Problem requirements: Give an exact copy of every entry.

Data for processing:
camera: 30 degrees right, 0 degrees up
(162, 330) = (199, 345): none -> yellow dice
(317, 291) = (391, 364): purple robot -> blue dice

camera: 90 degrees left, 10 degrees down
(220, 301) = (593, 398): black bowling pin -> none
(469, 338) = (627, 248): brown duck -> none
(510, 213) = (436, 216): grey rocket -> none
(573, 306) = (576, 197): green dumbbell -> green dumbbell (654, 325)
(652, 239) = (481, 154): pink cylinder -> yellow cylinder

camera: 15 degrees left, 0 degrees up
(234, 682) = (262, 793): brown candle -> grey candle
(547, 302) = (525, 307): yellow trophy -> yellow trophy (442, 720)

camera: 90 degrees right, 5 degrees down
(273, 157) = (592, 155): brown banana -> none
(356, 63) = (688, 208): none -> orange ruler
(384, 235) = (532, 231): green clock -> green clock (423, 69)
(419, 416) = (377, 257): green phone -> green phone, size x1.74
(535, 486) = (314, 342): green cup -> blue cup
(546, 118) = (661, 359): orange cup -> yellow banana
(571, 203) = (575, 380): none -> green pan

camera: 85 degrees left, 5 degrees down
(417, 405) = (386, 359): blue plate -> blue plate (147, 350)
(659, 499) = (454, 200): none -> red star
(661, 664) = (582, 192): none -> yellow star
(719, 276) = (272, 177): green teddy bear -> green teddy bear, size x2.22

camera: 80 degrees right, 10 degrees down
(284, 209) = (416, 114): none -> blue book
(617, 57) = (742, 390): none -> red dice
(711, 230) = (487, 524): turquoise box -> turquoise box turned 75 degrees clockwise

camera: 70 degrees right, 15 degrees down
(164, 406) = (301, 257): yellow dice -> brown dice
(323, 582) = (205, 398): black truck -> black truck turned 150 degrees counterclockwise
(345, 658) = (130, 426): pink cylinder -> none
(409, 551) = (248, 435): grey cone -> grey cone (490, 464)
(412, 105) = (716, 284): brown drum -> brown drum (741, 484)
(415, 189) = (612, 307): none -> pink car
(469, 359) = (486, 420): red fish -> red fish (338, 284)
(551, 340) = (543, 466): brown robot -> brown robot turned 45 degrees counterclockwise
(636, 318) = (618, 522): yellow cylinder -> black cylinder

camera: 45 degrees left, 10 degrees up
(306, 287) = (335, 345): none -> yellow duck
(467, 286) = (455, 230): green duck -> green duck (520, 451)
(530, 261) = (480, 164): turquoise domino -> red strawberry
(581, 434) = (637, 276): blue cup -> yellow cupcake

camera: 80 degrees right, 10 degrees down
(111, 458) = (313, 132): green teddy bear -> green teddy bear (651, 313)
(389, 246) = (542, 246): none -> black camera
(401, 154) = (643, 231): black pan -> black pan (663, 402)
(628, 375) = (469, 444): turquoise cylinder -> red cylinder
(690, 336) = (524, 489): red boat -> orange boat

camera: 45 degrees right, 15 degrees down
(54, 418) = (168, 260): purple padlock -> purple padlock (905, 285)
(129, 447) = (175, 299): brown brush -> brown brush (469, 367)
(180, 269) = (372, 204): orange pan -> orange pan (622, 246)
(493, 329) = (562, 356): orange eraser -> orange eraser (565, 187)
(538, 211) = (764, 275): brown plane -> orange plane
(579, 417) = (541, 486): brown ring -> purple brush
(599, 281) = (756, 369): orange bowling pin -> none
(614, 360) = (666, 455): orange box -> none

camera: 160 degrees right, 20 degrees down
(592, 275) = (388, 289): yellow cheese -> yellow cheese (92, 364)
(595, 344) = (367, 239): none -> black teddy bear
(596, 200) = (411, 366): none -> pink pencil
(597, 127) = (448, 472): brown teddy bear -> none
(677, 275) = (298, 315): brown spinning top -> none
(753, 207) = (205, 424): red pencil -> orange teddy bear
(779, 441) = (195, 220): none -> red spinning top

Answer box:
camera: 30 degrees right, 0 degrees up
(162, 330) = (199, 345): none -> yellow dice
(317, 291) = (391, 364): purple robot -> blue dice

camera: 90 degrees left, 10 degrees down
(220, 301) = (593, 398): black bowling pin -> none
(469, 338) = (627, 248): brown duck -> none
(510, 213) = (436, 216): grey rocket -> none
(573, 306) = (576, 197): green dumbbell -> green dumbbell (654, 325)
(652, 239) = (481, 154): pink cylinder -> yellow cylinder

camera: 15 degrees left, 0 degrees up
(234, 682) = (262, 793): brown candle -> grey candle
(547, 302) = (525, 307): yellow trophy -> yellow trophy (442, 720)

camera: 90 degrees right, 5 degrees down
(273, 157) = (592, 155): brown banana -> none
(356, 63) = (688, 208): none -> orange ruler
(384, 235) = (532, 231): green clock -> green clock (423, 69)
(419, 416) = (377, 257): green phone -> green phone, size x1.74
(535, 486) = (314, 342): green cup -> blue cup
(546, 118) = (661, 359): orange cup -> yellow banana
(571, 203) = (575, 380): none -> green pan

camera: 85 degrees left, 5 degrees down
(417, 405) = (386, 359): blue plate -> blue plate (147, 350)
(659, 499) = (454, 200): none -> red star
(661, 664) = (582, 192): none -> yellow star
(719, 276) = (272, 177): green teddy bear -> green teddy bear, size x2.22

camera: 80 degrees right, 10 degrees down
(284, 209) = (416, 114): none -> blue book
(617, 57) = (742, 390): none -> red dice
(711, 230) = (487, 524): turquoise box -> turquoise box turned 75 degrees clockwise

camera: 70 degrees right, 15 degrees down
(164, 406) = (301, 257): yellow dice -> brown dice
(323, 582) = (205, 398): black truck -> black truck turned 150 degrees counterclockwise
(345, 658) = (130, 426): pink cylinder -> none
(409, 551) = (248, 435): grey cone -> grey cone (490, 464)
(412, 105) = (716, 284): brown drum -> brown drum (741, 484)
(415, 189) = (612, 307): none -> pink car
(469, 359) = (486, 420): red fish -> red fish (338, 284)
(551, 340) = (543, 466): brown robot -> brown robot turned 45 degrees counterclockwise
(636, 318) = (618, 522): yellow cylinder -> black cylinder

camera: 45 degrees left, 10 degrees up
(306, 287) = (335, 345): none -> yellow duck
(467, 286) = (455, 230): green duck -> green duck (520, 451)
(530, 261) = (480, 164): turquoise domino -> red strawberry
(581, 434) = (637, 276): blue cup -> yellow cupcake

camera: 80 degrees right, 10 degrees down
(111, 458) = (313, 132): green teddy bear -> green teddy bear (651, 313)
(389, 246) = (542, 246): none -> black camera
(401, 154) = (643, 231): black pan -> black pan (663, 402)
(628, 375) = (469, 444): turquoise cylinder -> red cylinder
(690, 336) = (524, 489): red boat -> orange boat

camera: 45 degrees right, 15 degrees down
(54, 418) = (168, 260): purple padlock -> purple padlock (905, 285)
(129, 447) = (175, 299): brown brush -> brown brush (469, 367)
(180, 269) = (372, 204): orange pan -> orange pan (622, 246)
(493, 329) = (562, 356): orange eraser -> orange eraser (565, 187)
(538, 211) = (764, 275): brown plane -> orange plane
(579, 417) = (541, 486): brown ring -> purple brush
(599, 281) = (756, 369): orange bowling pin -> none
(614, 360) = (666, 455): orange box -> none

camera: 160 degrees right, 20 degrees down
(592, 275) = (388, 289): yellow cheese -> yellow cheese (92, 364)
(595, 344) = (367, 239): none -> black teddy bear
(596, 200) = (411, 366): none -> pink pencil
(597, 127) = (448, 472): brown teddy bear -> none
(677, 275) = (298, 315): brown spinning top -> none
(753, 207) = (205, 424): red pencil -> orange teddy bear
(779, 441) = (195, 220): none -> red spinning top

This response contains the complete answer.